Stored records:
──────

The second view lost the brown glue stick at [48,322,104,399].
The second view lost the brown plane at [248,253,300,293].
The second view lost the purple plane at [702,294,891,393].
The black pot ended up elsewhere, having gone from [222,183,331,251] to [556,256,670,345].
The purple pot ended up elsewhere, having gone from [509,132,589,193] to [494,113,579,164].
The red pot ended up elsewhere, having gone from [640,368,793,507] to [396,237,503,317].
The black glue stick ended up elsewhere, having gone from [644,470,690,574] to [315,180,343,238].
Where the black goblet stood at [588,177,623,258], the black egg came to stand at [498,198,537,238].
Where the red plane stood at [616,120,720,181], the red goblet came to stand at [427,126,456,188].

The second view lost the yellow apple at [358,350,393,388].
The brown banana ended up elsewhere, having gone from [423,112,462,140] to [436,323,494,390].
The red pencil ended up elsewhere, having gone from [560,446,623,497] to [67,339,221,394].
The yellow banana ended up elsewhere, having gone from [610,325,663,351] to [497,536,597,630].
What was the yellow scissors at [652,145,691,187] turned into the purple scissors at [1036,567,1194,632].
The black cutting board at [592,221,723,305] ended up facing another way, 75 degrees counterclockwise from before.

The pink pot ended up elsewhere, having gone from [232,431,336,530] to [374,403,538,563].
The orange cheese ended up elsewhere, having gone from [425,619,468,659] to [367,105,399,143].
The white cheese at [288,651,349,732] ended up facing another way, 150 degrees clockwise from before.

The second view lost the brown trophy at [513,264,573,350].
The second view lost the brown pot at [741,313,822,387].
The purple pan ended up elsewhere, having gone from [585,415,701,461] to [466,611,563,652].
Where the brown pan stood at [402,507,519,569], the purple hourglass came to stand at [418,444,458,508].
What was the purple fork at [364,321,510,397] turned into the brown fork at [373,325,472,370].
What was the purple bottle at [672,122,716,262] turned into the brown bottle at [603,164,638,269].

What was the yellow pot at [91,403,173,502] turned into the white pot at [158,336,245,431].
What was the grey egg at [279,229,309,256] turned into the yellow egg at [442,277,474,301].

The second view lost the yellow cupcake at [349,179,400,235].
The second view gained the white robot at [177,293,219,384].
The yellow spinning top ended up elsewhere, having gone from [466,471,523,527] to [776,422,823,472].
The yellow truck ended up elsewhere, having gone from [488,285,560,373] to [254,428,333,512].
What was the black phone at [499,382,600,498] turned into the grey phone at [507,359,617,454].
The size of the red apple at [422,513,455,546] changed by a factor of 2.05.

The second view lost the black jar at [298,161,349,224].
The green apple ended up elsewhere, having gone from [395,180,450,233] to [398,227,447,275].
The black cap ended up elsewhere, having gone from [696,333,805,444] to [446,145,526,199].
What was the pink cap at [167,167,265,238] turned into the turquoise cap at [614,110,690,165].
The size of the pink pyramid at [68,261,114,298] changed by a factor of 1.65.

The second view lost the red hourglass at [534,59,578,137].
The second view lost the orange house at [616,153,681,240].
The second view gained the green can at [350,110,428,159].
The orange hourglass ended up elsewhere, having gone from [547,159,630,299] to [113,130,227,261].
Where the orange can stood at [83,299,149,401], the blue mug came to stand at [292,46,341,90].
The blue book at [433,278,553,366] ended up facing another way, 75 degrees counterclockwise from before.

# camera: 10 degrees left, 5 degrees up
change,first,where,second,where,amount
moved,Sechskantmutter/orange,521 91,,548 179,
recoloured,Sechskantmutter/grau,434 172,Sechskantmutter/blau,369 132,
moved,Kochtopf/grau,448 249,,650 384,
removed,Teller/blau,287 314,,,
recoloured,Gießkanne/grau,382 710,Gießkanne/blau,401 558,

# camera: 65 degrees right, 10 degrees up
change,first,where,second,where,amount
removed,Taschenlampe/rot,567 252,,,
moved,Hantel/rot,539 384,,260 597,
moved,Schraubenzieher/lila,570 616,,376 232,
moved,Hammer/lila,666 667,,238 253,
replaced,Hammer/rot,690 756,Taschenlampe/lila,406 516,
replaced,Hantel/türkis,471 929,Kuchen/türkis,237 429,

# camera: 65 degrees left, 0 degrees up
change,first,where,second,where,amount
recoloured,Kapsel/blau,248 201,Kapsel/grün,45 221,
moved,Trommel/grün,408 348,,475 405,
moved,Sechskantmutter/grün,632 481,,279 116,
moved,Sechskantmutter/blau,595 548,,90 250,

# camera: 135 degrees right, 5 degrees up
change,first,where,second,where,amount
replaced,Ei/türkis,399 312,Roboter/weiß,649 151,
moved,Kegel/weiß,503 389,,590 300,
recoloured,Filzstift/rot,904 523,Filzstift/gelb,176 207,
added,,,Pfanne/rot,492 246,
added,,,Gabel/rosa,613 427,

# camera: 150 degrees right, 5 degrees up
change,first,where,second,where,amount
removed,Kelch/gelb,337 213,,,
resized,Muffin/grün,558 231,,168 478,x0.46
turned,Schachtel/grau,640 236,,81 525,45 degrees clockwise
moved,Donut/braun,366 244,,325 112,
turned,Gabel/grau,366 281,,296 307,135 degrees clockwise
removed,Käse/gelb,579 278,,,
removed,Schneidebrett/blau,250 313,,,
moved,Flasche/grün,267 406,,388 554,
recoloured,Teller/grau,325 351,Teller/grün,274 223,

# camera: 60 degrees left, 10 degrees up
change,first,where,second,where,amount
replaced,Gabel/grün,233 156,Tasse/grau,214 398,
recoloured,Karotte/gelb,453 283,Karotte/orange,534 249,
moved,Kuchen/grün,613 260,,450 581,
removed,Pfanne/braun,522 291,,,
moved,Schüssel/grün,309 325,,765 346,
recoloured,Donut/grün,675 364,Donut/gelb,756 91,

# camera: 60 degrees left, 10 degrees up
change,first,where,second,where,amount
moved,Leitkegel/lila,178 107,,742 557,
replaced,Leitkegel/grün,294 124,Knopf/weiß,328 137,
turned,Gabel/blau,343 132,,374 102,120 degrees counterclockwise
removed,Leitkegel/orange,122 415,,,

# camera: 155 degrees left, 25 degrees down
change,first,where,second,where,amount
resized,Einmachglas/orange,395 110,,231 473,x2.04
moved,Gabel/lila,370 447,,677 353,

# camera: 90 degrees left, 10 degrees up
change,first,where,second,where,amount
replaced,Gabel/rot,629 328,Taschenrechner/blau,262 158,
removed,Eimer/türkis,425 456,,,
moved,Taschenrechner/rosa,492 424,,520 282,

──────

■ **WHAT YOU SHOULD DO**
Using the records above, find and show each line with the string "glue".

■ **RESULT**
The second view lost the brown glue stick at [48,322,104,399].
The black glue stick ended up elsewhere, having gone from [644,470,690,574] to [315,180,343,238].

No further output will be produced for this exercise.